#### Aim of the exercise
Count the lines in the items below that contain the string "kern", and give only the resulting number.

#### Records for this exercise
##########

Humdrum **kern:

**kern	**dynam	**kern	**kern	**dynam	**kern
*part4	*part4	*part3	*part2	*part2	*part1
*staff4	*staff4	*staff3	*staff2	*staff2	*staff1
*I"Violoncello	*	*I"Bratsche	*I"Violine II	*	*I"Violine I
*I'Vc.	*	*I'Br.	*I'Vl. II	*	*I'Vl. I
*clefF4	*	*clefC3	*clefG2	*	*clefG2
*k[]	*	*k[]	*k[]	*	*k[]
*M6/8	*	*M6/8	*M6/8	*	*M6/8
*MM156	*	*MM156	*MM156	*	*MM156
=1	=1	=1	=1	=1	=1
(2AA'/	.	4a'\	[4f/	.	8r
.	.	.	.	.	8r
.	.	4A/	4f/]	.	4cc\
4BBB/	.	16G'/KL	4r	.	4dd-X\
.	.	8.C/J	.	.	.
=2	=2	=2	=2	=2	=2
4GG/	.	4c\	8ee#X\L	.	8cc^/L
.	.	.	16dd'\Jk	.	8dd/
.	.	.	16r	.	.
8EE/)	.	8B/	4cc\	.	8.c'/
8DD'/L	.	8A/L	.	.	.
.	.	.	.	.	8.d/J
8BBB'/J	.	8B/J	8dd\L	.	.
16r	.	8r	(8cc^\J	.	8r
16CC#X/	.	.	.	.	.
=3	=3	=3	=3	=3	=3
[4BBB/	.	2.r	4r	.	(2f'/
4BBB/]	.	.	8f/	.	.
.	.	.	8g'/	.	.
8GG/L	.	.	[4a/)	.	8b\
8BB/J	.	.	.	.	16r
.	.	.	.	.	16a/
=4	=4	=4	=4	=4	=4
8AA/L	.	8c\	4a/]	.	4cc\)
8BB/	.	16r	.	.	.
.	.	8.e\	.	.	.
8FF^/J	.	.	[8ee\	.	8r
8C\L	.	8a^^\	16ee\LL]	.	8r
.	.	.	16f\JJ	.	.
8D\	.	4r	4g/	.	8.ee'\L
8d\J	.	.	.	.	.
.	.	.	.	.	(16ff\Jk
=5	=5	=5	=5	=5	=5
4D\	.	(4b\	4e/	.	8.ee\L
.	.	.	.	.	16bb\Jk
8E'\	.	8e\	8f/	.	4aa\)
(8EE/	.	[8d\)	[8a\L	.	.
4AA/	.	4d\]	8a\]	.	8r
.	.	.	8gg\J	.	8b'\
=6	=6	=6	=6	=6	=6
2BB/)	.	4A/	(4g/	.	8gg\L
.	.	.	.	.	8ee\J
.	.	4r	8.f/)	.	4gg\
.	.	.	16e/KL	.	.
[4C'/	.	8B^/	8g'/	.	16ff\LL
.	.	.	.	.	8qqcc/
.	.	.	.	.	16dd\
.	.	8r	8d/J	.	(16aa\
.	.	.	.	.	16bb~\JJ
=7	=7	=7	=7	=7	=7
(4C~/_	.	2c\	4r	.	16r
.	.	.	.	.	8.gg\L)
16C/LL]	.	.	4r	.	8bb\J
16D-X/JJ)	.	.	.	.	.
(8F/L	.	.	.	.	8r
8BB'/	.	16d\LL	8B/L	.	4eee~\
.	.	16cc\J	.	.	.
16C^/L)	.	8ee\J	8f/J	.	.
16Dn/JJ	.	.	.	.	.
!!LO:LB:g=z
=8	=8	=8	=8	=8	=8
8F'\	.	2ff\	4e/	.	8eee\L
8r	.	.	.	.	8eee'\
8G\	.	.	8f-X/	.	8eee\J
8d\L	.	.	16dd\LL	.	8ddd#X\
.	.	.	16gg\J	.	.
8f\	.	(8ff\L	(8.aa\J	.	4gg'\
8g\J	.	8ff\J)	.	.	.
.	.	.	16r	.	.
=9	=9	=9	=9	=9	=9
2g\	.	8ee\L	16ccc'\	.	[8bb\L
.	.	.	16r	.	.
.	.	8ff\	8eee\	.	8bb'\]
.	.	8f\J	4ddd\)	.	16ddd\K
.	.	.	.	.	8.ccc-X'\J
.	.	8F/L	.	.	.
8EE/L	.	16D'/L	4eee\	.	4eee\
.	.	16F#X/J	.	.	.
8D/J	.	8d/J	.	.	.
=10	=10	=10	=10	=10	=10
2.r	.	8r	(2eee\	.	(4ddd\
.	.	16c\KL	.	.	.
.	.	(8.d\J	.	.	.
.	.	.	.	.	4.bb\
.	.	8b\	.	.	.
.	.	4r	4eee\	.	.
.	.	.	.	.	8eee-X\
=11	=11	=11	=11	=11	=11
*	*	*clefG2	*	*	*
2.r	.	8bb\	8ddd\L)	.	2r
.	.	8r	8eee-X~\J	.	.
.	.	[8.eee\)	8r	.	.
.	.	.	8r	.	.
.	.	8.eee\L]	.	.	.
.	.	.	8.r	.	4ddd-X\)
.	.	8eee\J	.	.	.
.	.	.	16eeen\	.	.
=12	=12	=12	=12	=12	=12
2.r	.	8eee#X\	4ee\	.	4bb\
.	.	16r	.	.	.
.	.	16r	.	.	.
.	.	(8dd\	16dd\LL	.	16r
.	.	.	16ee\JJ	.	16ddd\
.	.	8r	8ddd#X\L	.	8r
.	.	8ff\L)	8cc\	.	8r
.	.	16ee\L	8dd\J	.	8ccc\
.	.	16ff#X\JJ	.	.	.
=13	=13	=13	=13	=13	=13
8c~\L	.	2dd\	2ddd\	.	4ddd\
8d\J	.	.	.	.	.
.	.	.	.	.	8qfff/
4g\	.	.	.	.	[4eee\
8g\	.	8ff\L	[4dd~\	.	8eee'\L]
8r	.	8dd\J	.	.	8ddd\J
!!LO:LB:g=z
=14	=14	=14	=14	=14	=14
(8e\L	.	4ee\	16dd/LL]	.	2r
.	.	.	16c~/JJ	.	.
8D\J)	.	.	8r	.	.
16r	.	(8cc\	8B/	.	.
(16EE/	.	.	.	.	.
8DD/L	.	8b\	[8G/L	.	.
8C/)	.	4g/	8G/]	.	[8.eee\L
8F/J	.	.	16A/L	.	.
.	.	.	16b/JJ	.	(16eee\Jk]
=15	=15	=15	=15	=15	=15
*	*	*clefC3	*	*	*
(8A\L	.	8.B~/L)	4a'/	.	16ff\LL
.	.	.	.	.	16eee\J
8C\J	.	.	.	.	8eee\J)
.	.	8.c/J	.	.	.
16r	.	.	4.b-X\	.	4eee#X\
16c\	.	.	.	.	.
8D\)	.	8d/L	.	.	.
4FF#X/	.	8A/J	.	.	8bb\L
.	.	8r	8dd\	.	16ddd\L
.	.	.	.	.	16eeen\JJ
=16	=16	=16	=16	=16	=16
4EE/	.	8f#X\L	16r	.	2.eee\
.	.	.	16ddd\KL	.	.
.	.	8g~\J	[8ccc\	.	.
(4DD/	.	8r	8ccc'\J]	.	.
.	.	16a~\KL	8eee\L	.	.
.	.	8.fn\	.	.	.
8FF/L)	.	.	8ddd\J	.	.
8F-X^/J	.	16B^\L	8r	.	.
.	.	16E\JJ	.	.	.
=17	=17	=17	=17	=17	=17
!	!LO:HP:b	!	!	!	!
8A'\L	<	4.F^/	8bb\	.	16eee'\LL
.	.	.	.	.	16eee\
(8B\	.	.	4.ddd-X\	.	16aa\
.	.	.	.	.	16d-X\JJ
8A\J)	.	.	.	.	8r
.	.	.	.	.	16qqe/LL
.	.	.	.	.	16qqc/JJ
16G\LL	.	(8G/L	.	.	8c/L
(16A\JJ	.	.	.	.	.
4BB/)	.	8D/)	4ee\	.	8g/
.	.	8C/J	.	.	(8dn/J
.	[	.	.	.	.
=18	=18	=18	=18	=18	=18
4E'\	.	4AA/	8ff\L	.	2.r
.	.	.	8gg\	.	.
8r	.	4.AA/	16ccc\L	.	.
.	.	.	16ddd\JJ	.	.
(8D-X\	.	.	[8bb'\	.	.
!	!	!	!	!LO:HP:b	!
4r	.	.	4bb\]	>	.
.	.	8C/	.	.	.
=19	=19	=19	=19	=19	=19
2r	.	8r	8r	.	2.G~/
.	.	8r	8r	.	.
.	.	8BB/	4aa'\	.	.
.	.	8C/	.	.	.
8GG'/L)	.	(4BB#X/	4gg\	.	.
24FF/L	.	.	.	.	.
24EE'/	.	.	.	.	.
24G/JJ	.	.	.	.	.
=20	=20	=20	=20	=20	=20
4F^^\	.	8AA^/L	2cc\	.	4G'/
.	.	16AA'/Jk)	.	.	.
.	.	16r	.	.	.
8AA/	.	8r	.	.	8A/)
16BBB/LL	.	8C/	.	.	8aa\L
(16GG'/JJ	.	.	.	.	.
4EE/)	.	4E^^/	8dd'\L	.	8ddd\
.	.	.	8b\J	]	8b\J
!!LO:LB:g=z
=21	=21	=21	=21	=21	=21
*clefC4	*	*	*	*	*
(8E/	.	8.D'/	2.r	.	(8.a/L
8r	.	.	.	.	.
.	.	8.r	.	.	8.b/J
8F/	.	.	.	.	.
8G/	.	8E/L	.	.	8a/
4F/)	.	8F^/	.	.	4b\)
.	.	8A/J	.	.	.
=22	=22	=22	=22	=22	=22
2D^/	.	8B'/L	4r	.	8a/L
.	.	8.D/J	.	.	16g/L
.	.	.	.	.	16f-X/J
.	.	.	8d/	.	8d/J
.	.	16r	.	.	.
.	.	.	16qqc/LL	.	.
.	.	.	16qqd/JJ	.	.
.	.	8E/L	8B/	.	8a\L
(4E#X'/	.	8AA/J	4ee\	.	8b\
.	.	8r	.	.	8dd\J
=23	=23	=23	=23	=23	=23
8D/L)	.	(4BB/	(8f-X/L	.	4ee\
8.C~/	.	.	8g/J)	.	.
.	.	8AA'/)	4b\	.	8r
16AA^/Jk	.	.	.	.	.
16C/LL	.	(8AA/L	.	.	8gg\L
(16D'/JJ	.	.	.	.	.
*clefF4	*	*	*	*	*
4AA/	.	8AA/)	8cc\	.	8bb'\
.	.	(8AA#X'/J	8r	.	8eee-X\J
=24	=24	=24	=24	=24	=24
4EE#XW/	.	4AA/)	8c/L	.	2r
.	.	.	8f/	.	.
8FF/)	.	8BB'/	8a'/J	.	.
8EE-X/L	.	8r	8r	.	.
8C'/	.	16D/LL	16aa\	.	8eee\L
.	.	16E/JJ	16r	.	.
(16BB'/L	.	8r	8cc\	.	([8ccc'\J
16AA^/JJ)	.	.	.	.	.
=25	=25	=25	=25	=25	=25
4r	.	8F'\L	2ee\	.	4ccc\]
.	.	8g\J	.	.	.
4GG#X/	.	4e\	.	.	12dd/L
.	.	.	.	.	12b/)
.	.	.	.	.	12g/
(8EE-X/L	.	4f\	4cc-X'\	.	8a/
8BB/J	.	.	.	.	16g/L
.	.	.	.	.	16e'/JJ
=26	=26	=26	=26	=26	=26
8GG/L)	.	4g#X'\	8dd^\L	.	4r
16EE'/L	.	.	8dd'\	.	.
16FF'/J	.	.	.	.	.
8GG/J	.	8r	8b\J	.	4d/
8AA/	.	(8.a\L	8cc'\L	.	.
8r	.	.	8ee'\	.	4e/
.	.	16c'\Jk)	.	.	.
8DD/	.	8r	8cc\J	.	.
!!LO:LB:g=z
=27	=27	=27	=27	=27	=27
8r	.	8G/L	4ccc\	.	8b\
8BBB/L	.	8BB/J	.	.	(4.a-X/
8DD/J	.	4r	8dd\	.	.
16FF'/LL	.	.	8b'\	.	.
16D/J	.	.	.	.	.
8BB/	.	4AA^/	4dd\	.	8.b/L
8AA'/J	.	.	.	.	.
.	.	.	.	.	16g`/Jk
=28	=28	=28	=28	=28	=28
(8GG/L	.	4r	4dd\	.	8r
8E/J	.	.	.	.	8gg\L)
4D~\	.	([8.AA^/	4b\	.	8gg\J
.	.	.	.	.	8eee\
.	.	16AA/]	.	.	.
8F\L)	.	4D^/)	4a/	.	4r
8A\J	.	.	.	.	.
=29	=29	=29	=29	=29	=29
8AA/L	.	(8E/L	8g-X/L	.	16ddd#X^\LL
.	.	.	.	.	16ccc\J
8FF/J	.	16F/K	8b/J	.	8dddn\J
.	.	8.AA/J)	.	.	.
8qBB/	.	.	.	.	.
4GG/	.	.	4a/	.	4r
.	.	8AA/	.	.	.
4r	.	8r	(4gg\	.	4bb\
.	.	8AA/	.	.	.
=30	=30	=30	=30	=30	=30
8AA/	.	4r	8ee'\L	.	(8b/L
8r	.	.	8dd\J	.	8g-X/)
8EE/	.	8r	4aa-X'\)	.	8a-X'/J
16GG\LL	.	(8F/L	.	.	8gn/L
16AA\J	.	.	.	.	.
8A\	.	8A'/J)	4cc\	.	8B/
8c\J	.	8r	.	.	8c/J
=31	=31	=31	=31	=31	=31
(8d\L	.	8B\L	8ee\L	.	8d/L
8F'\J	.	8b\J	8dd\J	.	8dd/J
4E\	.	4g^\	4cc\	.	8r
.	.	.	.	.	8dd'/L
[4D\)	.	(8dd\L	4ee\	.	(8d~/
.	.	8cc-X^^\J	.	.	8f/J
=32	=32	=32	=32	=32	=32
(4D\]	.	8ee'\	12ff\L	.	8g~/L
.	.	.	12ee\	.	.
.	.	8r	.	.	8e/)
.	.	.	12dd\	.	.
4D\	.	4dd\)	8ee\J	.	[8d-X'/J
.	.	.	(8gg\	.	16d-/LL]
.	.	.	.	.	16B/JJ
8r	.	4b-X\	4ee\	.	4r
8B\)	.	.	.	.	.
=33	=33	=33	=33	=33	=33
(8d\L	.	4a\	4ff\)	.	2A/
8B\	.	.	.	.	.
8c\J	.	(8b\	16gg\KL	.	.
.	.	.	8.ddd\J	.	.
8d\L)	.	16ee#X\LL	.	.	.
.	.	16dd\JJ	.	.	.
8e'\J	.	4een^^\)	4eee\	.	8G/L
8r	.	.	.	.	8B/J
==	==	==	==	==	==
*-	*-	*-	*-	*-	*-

##########

#### Exercise answer
2